Your copy of the entries must be exact, and it must not include the pictures.

### RECORDS SHOWN

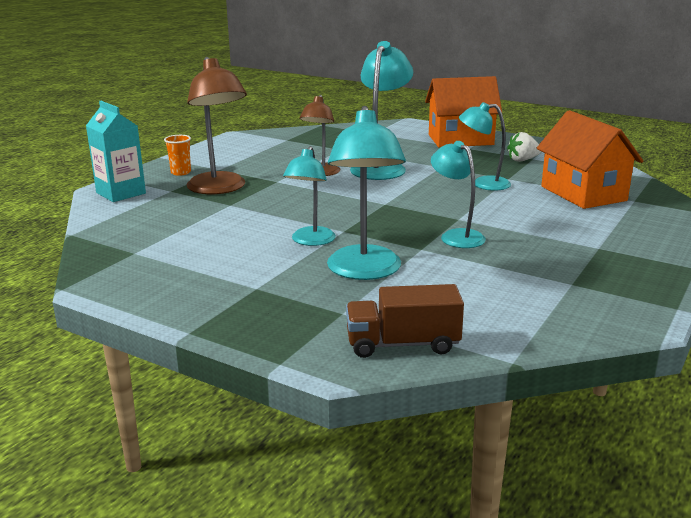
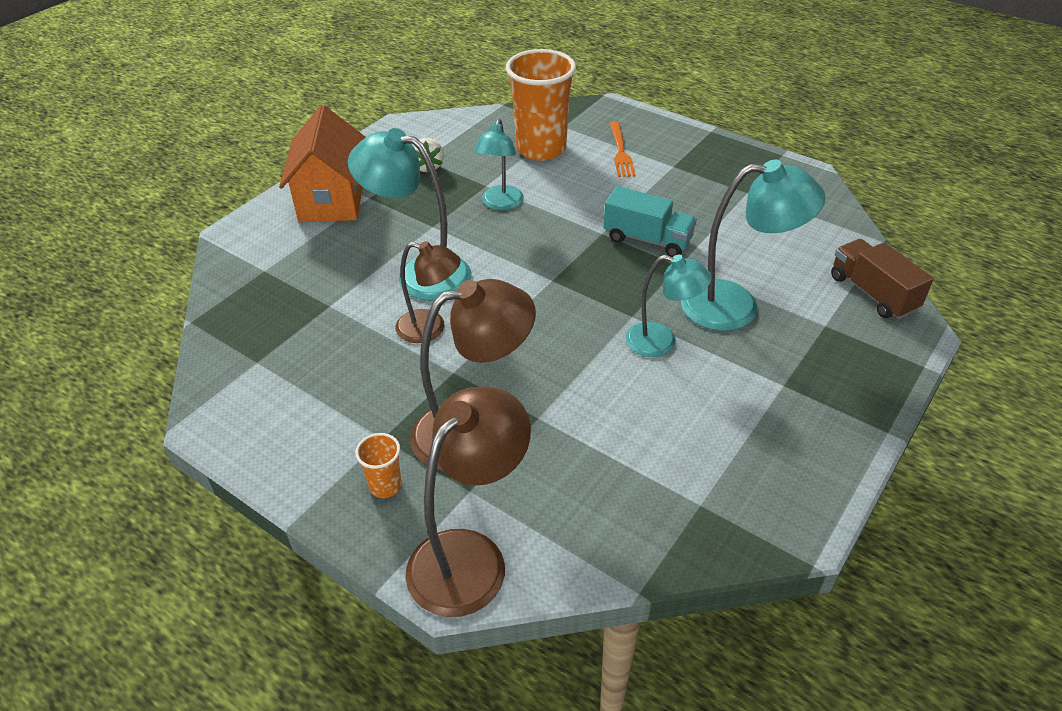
camera: 85 degrees left, 20 degrees up
(121, 193) = (470, 556): turquoise carton -> brown lamp
(402, 344) = (872, 293): brown truck -> brown truck turned 150 degrees clockwise
(456, 236) = (647, 239): turquoise lamp -> turquoise truck
(583, 193) = (541, 149): orange house -> orange cup
(605, 224) = (621, 152): none -> orange fork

######

■ **OUTPUT FOR THIS TASK**
camera: 85 degrees left, 20 degrees up
(121, 193) = (470, 556): turquoise carton -> brown lamp
(402, 344) = (872, 293): brown truck -> brown truck turned 150 degrees clockwise
(456, 236) = (647, 239): turquoise lamp -> turquoise truck
(583, 193) = (541, 149): orange house -> orange cup
(605, 224) = (621, 152): none -> orange fork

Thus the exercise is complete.